*Difference listings:*
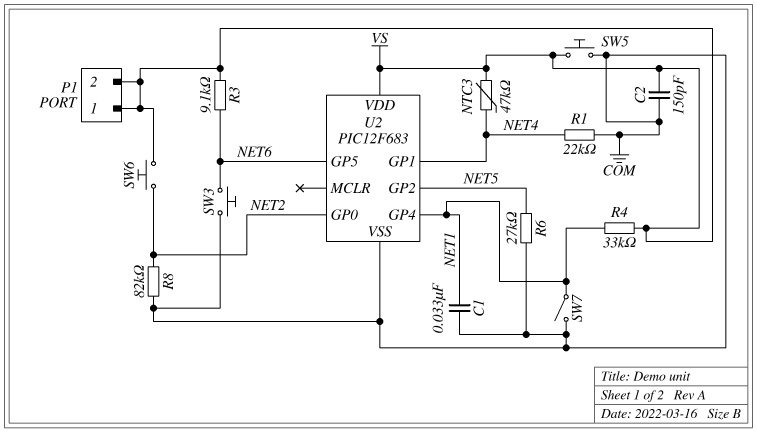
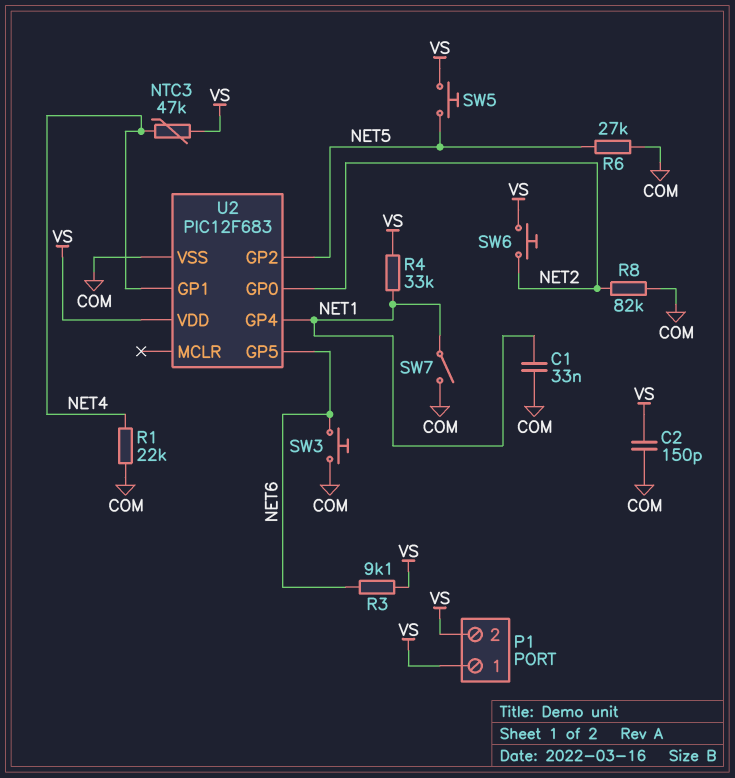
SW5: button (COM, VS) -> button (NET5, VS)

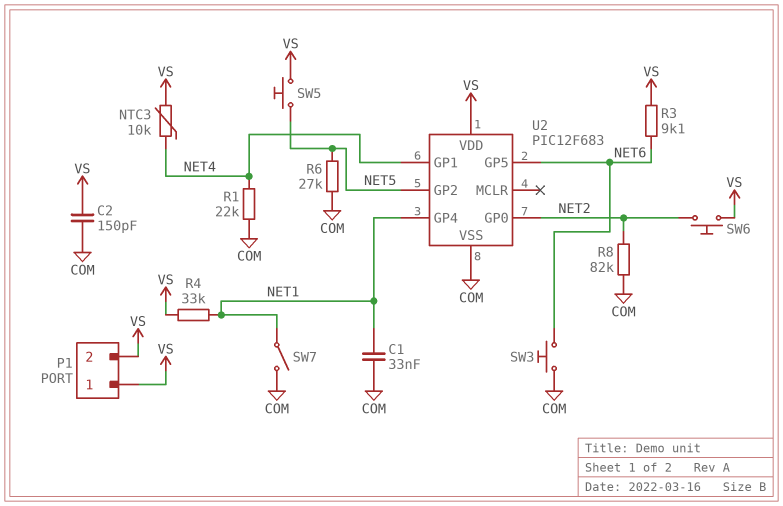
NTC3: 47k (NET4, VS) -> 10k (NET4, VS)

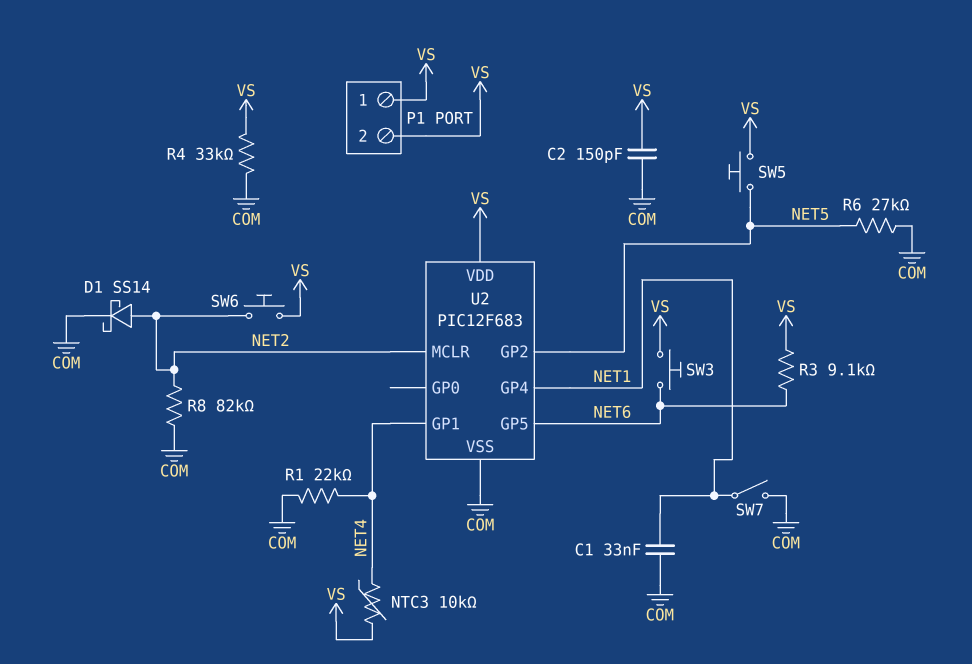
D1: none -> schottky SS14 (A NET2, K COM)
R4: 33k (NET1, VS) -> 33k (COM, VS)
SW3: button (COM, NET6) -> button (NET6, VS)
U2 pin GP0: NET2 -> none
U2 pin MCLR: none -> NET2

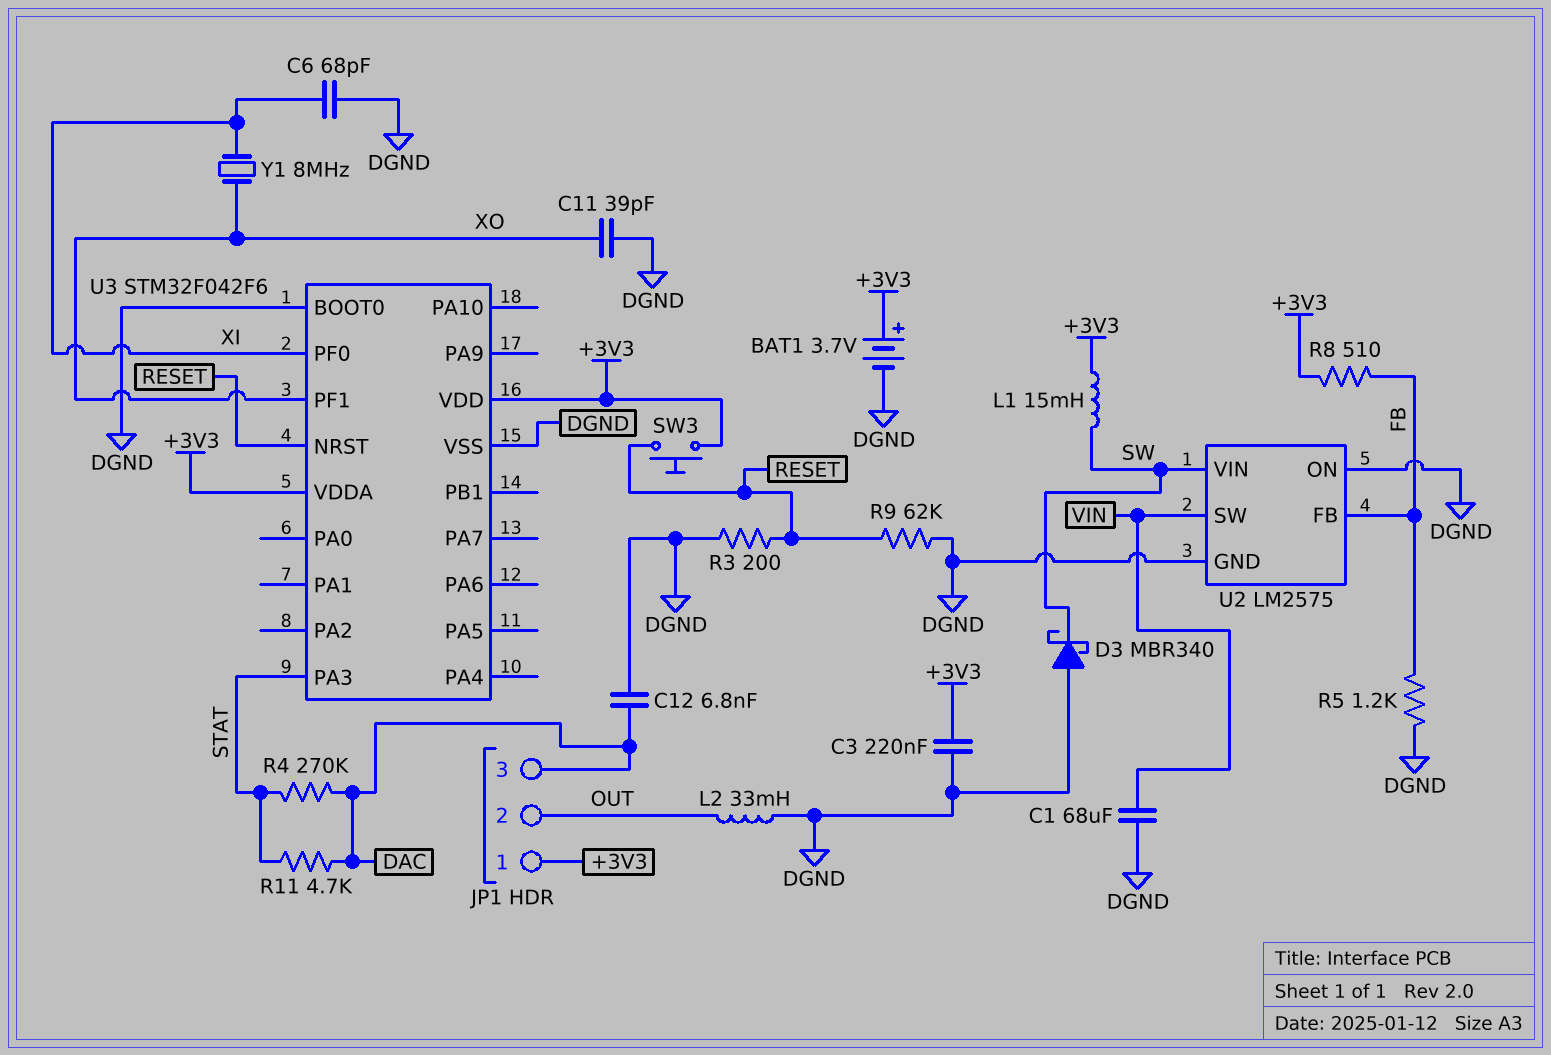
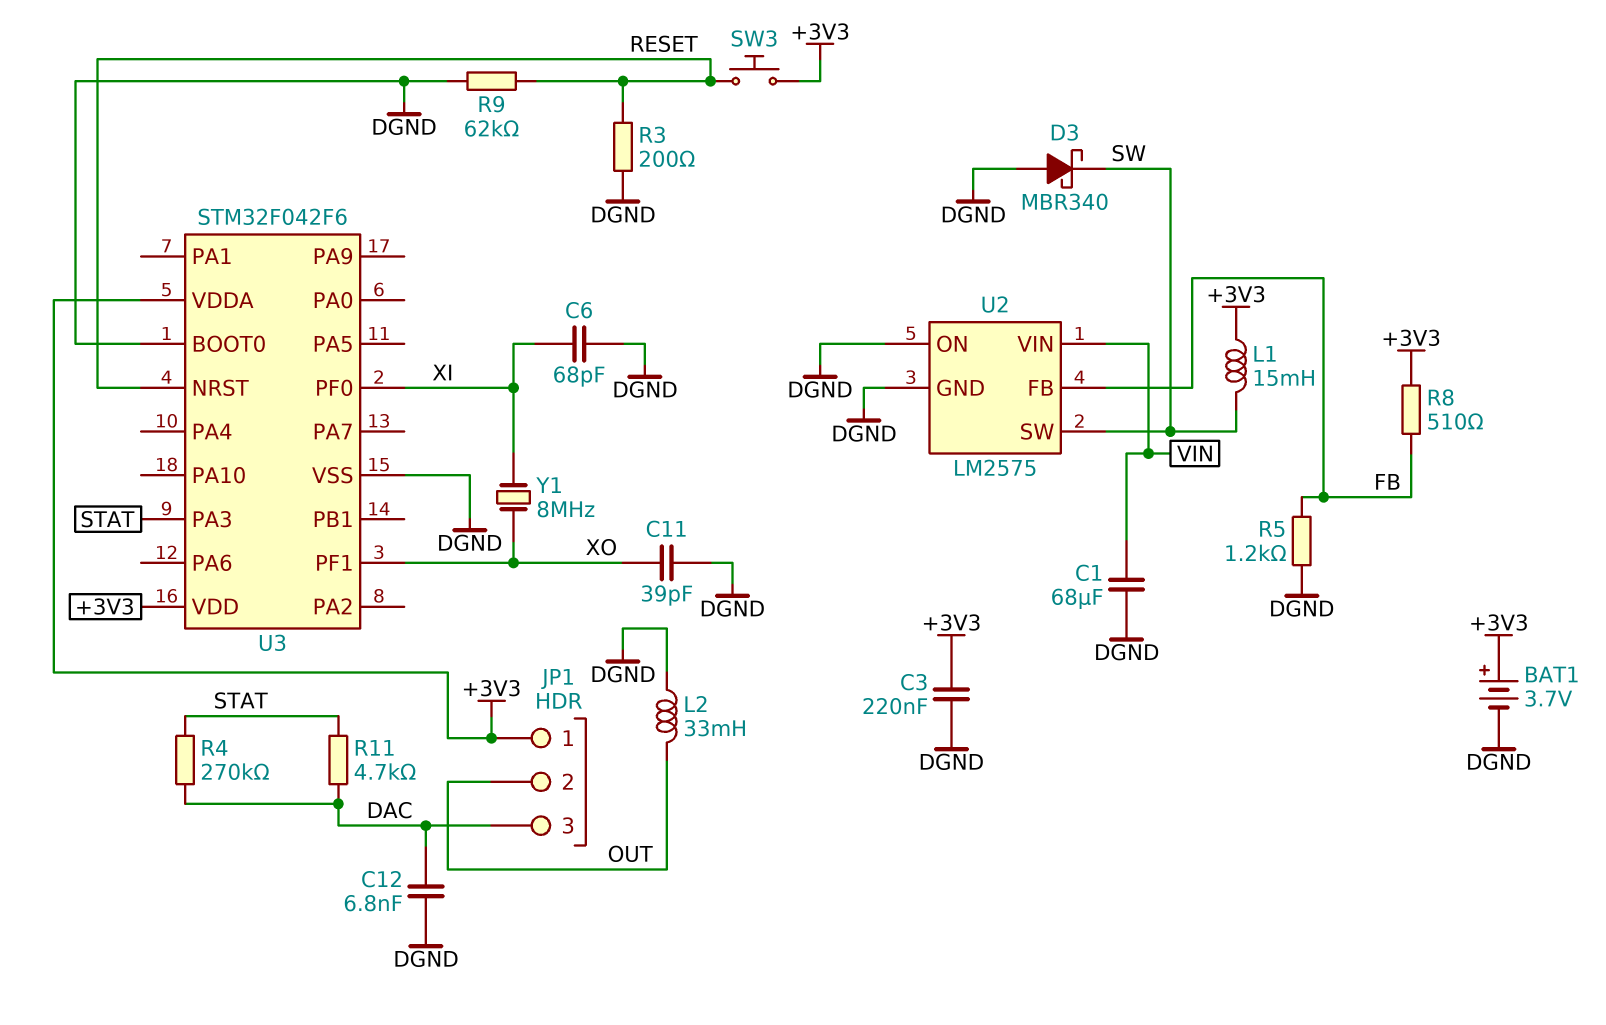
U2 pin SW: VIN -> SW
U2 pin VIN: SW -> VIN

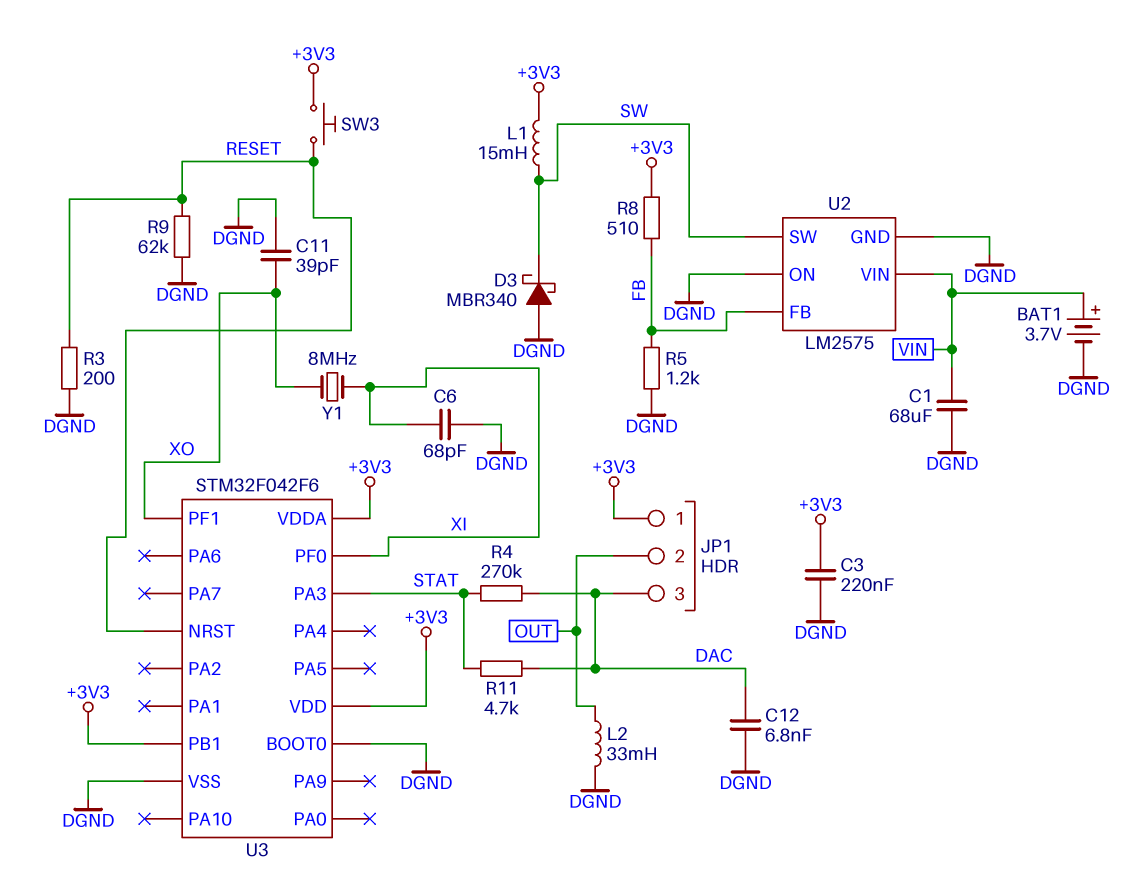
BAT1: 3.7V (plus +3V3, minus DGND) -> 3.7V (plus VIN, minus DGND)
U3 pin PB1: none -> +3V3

*Task brief:* Repeat the records exactly, without the pictures.

*Expected answer:*
SW5: button (COM, VS) -> button (NET5, VS)

NTC3: 47k (NET4, VS) -> 10k (NET4, VS)

D1: none -> schottky SS14 (A NET2, K COM)
R4: 33k (NET1, VS) -> 33k (COM, VS)
SW3: button (COM, NET6) -> button (NET6, VS)
U2 pin GP0: NET2 -> none
U2 pin MCLR: none -> NET2

U2 pin SW: VIN -> SW
U2 pin VIN: SW -> VIN

BAT1: 3.7V (plus +3V3, minus DGND) -> 3.7V (plus VIN, minus DGND)
U3 pin PB1: none -> +3V3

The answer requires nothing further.